=== Begin Enclosure ===
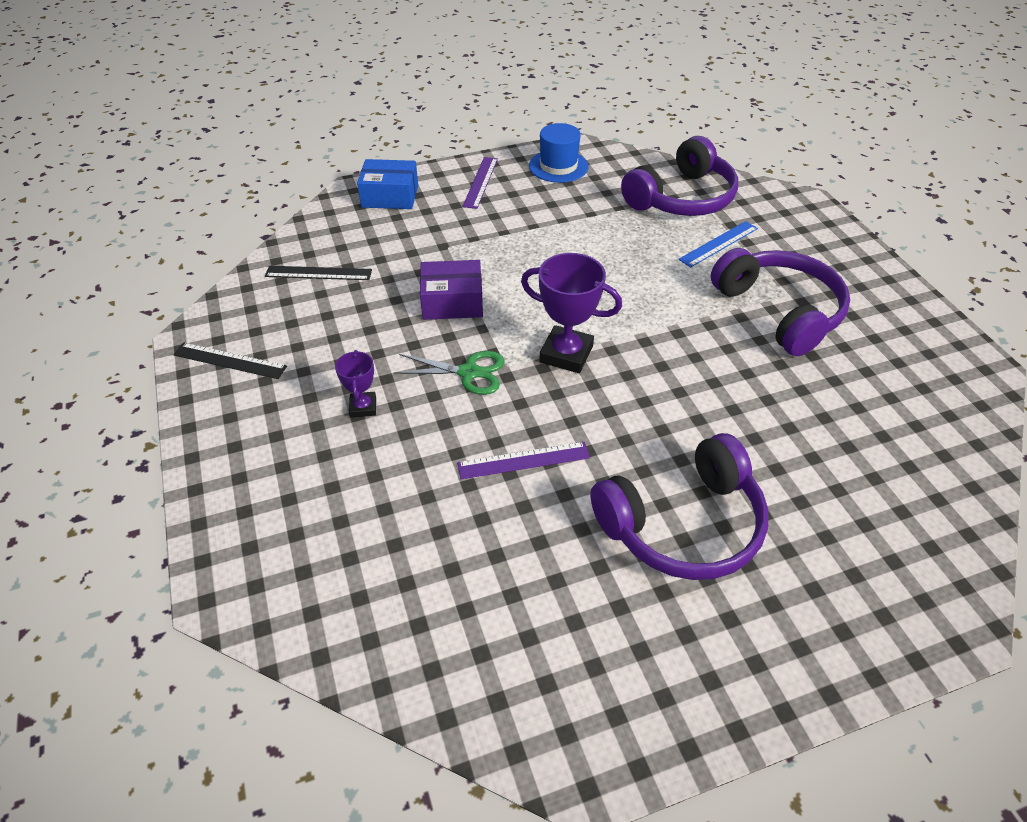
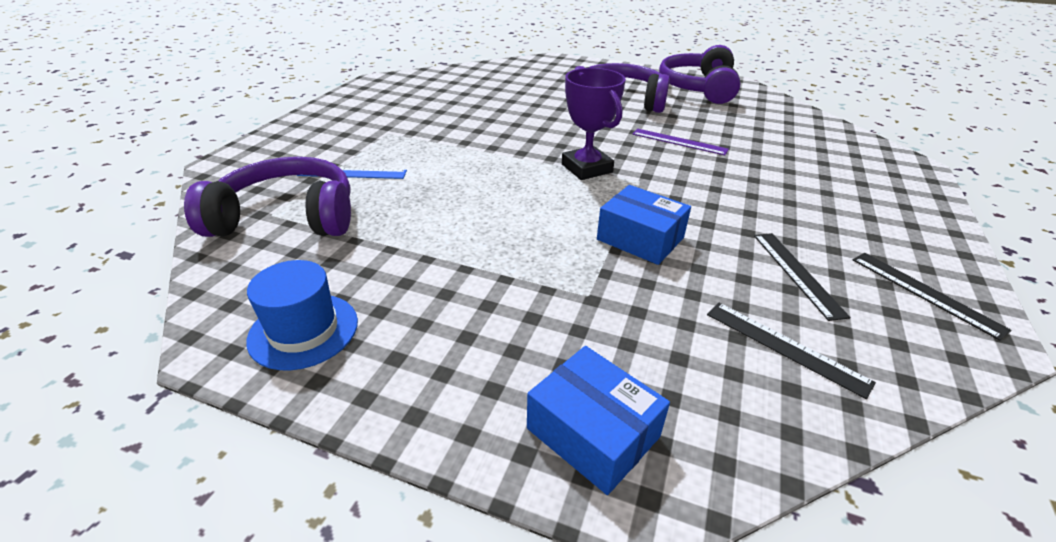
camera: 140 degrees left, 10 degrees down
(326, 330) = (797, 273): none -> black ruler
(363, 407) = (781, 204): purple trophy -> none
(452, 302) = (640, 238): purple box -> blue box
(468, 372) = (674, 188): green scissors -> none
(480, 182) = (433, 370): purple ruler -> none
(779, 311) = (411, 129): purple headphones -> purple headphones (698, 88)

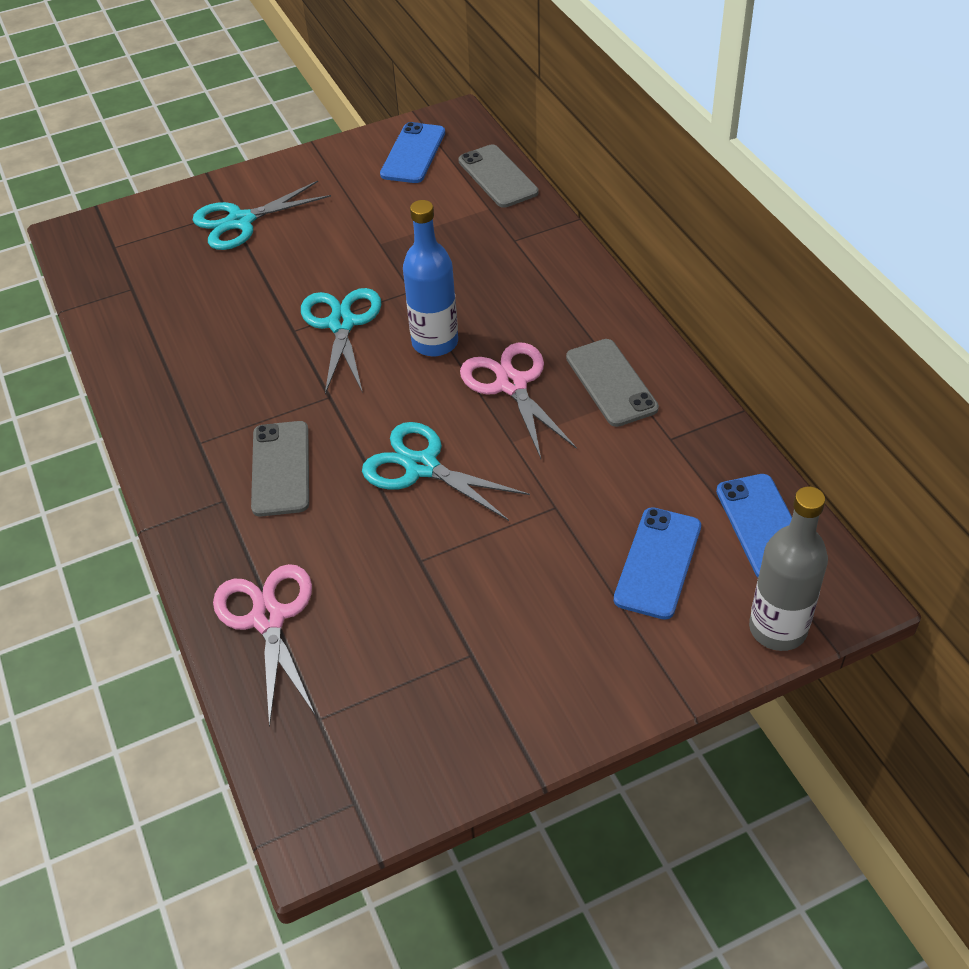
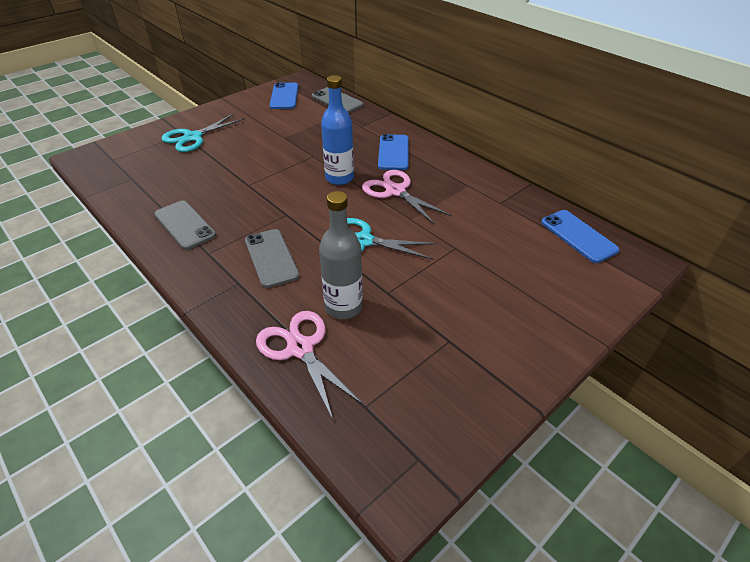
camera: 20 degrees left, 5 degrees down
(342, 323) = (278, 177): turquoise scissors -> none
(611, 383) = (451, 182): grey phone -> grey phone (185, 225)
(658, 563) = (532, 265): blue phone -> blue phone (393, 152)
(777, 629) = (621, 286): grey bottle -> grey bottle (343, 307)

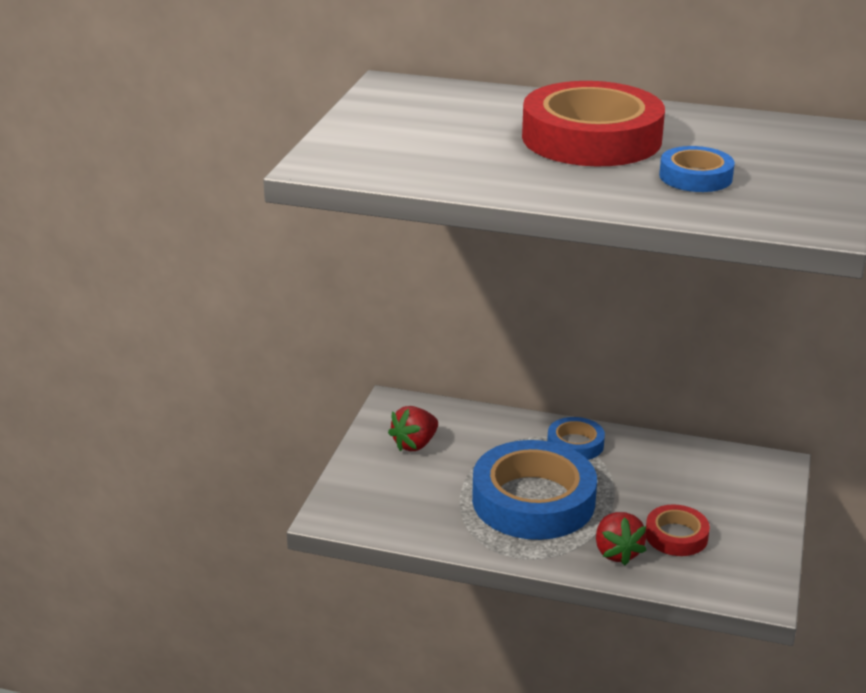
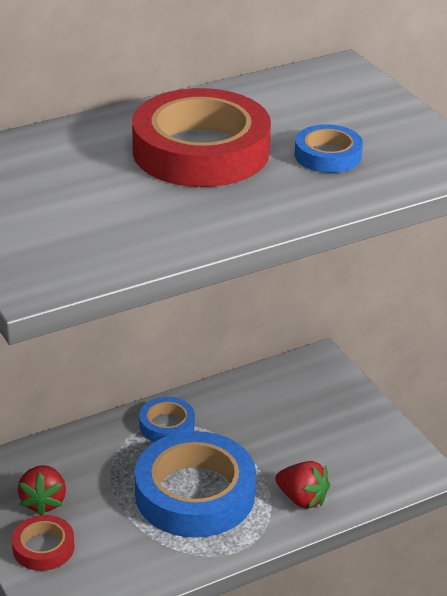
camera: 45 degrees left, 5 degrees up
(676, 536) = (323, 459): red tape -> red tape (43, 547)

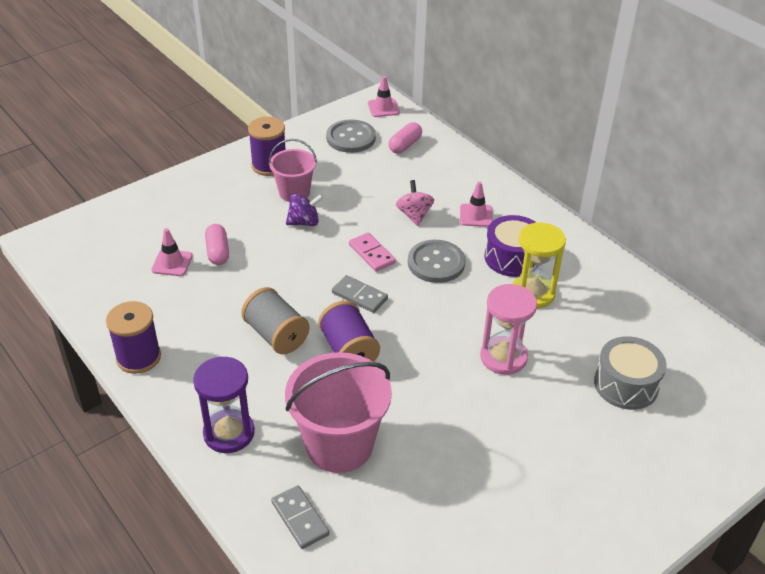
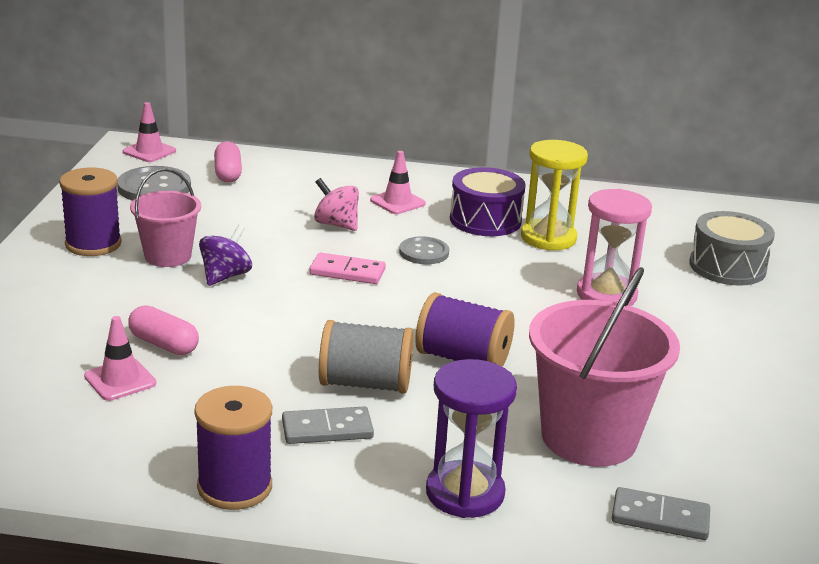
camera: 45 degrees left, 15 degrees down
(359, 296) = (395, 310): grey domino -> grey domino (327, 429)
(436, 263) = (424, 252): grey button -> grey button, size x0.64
=== End Enclosure ===
▸ Assignment:
Only the lines containing "left" are needed; pull them out of the listing.

▸ Reply:
camera: 140 degrees left, 10 degrees down
camera: 20 degrees left, 5 degrees down
camera: 45 degrees left, 5 degrees up
camera: 45 degrees left, 15 degrees down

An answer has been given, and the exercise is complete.